## Data to process
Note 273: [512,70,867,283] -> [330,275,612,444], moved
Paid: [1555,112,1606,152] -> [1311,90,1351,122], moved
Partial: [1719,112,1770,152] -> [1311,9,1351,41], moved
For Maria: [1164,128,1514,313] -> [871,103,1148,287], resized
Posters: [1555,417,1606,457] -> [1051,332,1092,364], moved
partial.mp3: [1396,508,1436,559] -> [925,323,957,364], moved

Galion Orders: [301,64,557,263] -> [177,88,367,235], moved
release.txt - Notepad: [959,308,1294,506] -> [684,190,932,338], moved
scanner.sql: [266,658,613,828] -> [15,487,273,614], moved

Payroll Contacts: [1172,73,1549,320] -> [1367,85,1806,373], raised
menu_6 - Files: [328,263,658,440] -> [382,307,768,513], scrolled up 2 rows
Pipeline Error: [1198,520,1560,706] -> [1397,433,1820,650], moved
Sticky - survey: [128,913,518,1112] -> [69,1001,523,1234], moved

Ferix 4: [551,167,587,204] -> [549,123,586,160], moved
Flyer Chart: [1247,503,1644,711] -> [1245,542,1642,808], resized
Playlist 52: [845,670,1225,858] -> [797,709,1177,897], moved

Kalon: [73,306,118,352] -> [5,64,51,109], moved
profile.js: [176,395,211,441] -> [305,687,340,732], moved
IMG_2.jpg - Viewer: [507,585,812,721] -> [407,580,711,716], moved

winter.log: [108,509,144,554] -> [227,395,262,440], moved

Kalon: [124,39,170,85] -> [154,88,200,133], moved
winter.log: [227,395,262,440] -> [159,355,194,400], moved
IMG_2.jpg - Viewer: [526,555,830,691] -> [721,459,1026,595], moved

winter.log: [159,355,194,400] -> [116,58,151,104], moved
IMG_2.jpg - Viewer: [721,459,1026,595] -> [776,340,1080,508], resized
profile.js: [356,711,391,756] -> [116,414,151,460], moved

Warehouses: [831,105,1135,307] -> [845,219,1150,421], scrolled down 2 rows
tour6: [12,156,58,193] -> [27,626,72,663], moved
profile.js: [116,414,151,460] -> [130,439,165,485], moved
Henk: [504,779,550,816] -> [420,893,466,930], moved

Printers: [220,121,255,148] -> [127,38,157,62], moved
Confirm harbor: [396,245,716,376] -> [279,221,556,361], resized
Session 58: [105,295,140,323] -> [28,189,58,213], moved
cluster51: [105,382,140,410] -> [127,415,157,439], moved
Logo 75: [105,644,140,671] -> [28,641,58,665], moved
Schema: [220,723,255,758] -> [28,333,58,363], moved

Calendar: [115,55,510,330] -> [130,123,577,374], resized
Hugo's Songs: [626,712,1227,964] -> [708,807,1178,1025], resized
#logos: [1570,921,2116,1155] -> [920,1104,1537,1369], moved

## Brief
Output exactly the lines of the material above from the one containing "Partial: [1719,112,1770,152] ->" up to and including the one containing "profile.js: [116,414,151,460] ->".

## Written solution
Partial: [1719,112,1770,152] -> [1311,9,1351,41], moved
For Maria: [1164,128,1514,313] -> [871,103,1148,287], resized
Posters: [1555,417,1606,457] -> [1051,332,1092,364], moved
partial.mp3: [1396,508,1436,559] -> [925,323,957,364], moved

Galion Orders: [301,64,557,263] -> [177,88,367,235], moved
release.txt - Notepad: [959,308,1294,506] -> [684,190,932,338], moved
scanner.sql: [266,658,613,828] -> [15,487,273,614], moved

Payroll Contacts: [1172,73,1549,320] -> [1367,85,1806,373], raised
menu_6 - Files: [328,263,658,440] -> [382,307,768,513], scrolled up 2 rows
Pipeline Error: [1198,520,1560,706] -> [1397,433,1820,650], moved
Sticky - survey: [128,913,518,1112] -> [69,1001,523,1234], moved

Ferix 4: [551,167,587,204] -> [549,123,586,160], moved
Flyer Chart: [1247,503,1644,711] -> [1245,542,1642,808], resized
Playlist 52: [845,670,1225,858] -> [797,709,1177,897], moved

Kalon: [73,306,118,352] -> [5,64,51,109], moved
profile.js: [176,395,211,441] -> [305,687,340,732], moved
IMG_2.jpg - Viewer: [507,585,812,721] -> [407,580,711,716], moved

winter.log: [108,509,144,554] -> [227,395,262,440], moved

Kalon: [124,39,170,85] -> [154,88,200,133], moved
winter.log: [227,395,262,440] -> [159,355,194,400], moved
IMG_2.jpg - Viewer: [526,555,830,691] -> [721,459,1026,595], moved

winter.log: [159,355,194,400] -> [116,58,151,104], moved
IMG_2.jpg - Viewer: [721,459,1026,595] -> [776,340,1080,508], resized
profile.js: [356,711,391,756] -> [116,414,151,460], moved

Warehouses: [831,105,1135,307] -> [845,219,1150,421], scrolled down 2 rows
tour6: [12,156,58,193] -> [27,626,72,663], moved
profile.js: [116,414,151,460] -> [130,439,165,485], moved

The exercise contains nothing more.